◆ What the exercise asks ◆
Wherever a line below holds the word "button", copy that line.

[Start of section]

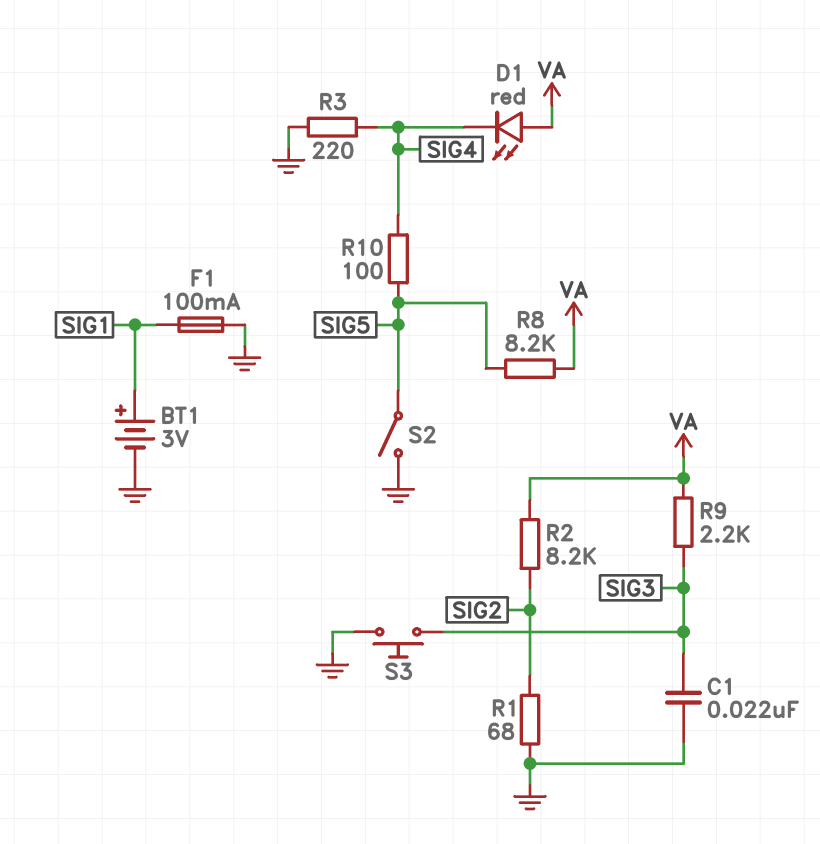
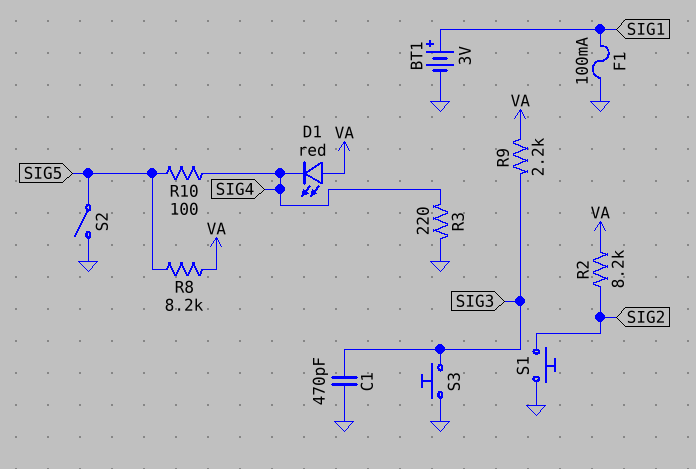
C1: 22nF (GND, SIG3) -> 470pF (GND, SIG3)
R1: 68 (GND, SIG2) -> none
S1: none -> button (GND, SIG2)

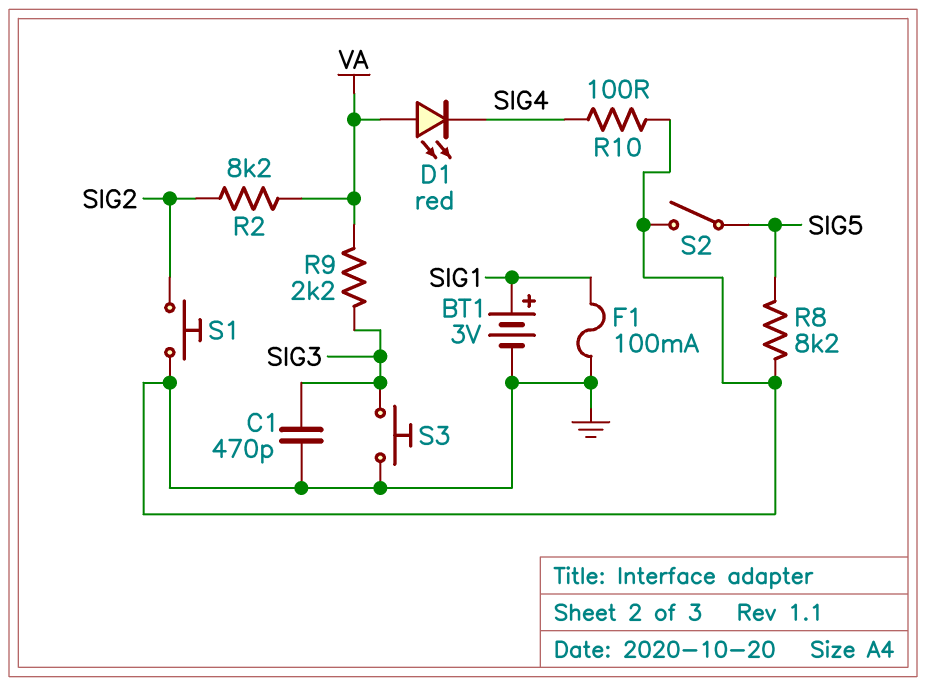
R3: 220 (GND, SIG4) -> none
R8: 8.2k (SIG5, VA) -> 8.2k (GND, SIG5)
R10: 100 (SIG4, SIG5) -> 100 (GND, SIG4)

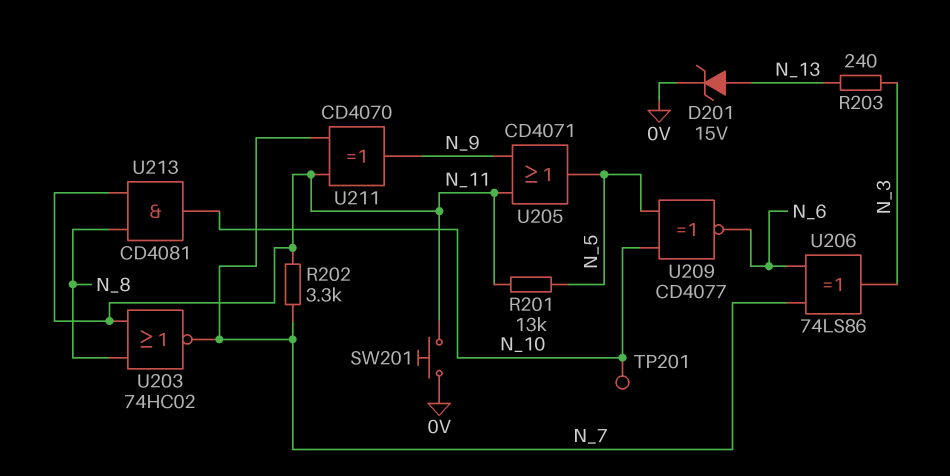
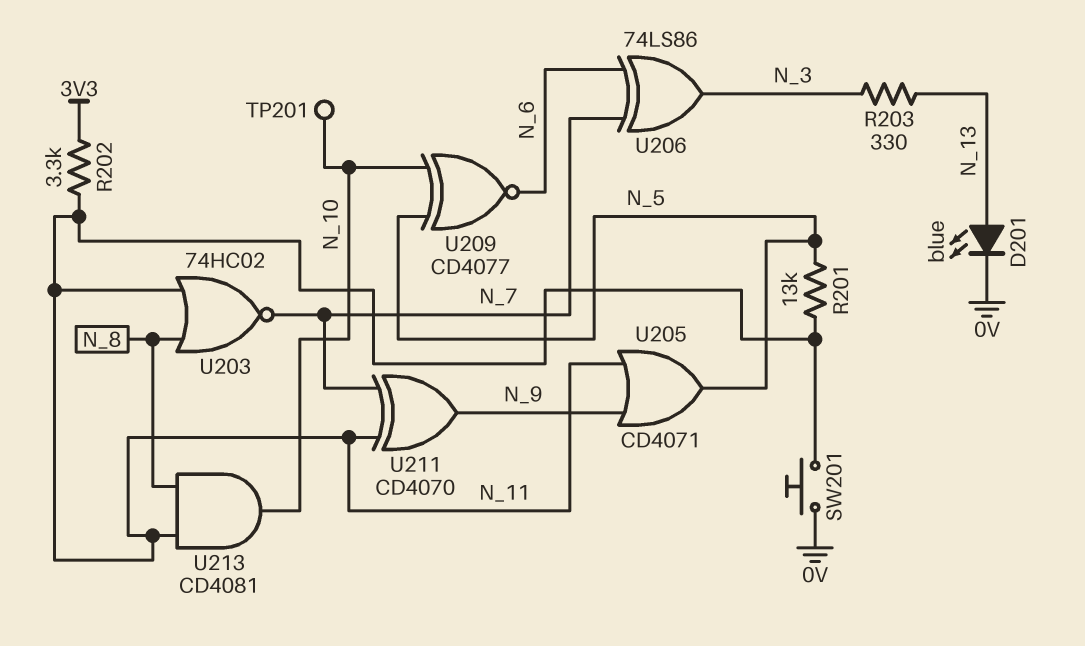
D201: zener 15V (A N_13, K 0V) -> LED blue (A N_13, K 0V)
R202: 3.3k (N_7, N_11) -> 3.3k (3V3, N_11)
R203: 240 (N_3, N_13) -> 330 (N_3, N_13)

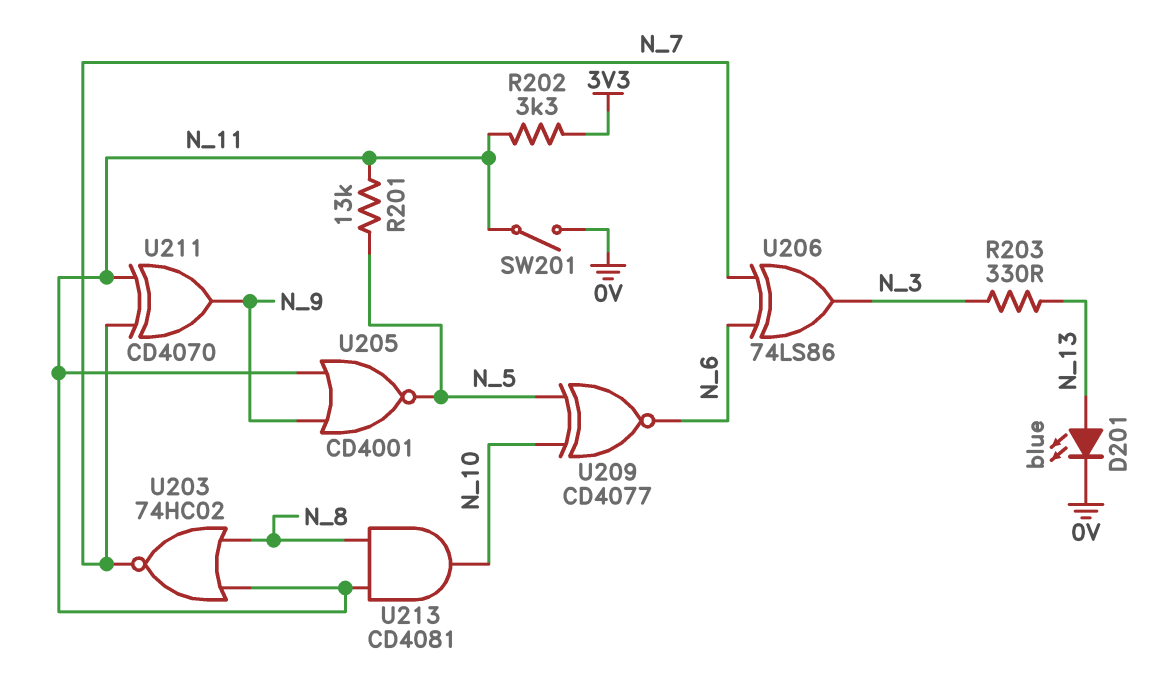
SW201: button (0V, N_11) -> switch (0V, N_11)
TP201: test point (N_10) -> none
U205: OR CD4071 (in N_9, in N_11, out N_5) -> NOR CD4001 (in N_9, in N_11, out N_5)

[End of section]

◆ Output for this task ◆
S1: none -> button (GND, SIG2)
SW201: button (0V, N_11) -> switch (0V, N_11)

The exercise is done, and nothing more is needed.